Revision comparison data ▸
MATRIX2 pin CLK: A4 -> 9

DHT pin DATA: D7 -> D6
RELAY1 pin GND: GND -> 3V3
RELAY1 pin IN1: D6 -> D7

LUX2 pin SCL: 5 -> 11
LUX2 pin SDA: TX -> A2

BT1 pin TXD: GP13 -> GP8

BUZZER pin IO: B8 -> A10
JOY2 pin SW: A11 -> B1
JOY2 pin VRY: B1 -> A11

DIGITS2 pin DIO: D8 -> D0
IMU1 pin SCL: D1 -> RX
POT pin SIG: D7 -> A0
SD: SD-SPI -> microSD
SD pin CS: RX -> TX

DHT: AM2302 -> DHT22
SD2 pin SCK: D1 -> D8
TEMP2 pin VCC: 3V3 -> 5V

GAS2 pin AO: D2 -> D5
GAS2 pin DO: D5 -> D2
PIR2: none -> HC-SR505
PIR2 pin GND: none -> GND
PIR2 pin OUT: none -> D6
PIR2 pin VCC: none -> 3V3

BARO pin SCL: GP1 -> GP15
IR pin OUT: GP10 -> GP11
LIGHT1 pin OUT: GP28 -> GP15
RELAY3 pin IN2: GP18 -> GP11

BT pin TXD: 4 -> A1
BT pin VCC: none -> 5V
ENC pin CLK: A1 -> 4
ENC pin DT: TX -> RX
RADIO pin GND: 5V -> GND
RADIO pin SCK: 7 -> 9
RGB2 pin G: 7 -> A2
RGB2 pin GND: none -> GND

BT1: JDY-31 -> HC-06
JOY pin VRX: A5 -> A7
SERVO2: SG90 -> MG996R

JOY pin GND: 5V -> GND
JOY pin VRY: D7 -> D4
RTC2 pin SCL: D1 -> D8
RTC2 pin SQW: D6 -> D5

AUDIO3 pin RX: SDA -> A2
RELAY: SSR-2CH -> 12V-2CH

Goal of the exercise ▸
The lines from the one holding "BT pin TXD: 4 -> A1" to the final line of the entries, both included, are what should be output, exactly and alone.

Answer to this exercise ▸
BT pin TXD: 4 -> A1
BT pin VCC: none -> 5V
ENC pin CLK: A1 -> 4
ENC pin DT: TX -> RX
RADIO pin GND: 5V -> GND
RADIO pin SCK: 7 -> 9
RGB2 pin G: 7 -> A2
RGB2 pin GND: none -> GND

BT1: JDY-31 -> HC-06
JOY pin VRX: A5 -> A7
SERVO2: SG90 -> MG996R

JOY pin GND: 5V -> GND
JOY pin VRY: D7 -> D4
RTC2 pin SCL: D1 -> D8
RTC2 pin SQW: D6 -> D5

AUDIO3 pin RX: SDA -> A2
RELAY: SSR-2CH -> 12V-2CH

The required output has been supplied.